**Brief:** In the entries below, find the line with "pos2: [748, 415]" and print exactly every line from there up to and including the line with "pos1: [586, 288]", with no other lines.

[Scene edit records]
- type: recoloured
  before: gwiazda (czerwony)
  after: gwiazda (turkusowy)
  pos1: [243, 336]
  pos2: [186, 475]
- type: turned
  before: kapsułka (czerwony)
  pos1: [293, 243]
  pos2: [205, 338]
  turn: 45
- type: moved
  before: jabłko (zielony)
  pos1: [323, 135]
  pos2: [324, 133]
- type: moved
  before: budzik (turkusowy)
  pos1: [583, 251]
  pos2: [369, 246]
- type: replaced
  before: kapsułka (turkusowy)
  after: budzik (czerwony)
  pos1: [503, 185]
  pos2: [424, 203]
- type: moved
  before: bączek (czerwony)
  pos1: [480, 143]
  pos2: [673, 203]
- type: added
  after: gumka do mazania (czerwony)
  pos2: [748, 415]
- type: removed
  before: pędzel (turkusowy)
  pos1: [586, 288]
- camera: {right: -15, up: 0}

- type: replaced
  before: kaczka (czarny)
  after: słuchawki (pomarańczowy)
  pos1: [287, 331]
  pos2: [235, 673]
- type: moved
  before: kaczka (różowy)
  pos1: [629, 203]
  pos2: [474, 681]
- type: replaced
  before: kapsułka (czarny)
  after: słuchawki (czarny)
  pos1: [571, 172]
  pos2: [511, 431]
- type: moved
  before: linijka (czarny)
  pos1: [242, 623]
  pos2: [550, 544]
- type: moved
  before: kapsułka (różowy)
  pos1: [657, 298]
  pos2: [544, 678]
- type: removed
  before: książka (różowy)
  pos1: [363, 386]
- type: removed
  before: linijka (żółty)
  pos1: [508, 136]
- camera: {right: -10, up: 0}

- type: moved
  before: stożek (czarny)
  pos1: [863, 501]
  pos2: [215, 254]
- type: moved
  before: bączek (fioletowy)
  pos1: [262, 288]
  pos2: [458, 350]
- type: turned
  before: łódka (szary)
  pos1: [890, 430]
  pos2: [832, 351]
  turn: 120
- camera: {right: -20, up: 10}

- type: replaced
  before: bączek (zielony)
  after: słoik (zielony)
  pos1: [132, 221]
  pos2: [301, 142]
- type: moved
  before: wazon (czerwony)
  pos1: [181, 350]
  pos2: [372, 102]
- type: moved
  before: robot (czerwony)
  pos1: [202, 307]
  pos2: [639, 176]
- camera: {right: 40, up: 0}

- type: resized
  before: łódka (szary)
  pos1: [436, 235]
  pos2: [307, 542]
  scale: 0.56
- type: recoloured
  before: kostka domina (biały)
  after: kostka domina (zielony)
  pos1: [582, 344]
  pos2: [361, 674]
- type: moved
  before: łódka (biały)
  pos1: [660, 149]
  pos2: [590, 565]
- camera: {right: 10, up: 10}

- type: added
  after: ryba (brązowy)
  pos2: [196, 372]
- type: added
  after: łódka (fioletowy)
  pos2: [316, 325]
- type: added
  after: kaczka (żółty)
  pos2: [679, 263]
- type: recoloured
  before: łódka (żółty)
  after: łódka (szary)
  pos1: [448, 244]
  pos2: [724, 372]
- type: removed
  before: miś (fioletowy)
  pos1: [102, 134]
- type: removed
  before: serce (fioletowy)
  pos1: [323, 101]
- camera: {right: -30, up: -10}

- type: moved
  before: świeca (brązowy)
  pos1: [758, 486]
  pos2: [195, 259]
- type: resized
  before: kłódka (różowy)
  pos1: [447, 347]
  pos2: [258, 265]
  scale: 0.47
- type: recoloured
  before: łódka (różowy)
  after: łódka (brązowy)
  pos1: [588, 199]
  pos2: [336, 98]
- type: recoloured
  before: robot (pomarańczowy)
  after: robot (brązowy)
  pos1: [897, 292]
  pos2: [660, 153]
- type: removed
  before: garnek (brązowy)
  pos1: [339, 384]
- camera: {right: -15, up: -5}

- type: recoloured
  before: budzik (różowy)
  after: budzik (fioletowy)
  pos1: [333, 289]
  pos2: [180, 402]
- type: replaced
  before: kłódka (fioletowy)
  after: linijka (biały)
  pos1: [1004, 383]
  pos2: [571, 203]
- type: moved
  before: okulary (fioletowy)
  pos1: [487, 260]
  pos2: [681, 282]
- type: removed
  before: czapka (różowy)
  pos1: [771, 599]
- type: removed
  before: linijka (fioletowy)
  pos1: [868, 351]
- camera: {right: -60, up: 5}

**Response area:**
  pos2: [748, 415]
- type: removed
  before: pędzel (turkusowy)
  pos1: [586, 288]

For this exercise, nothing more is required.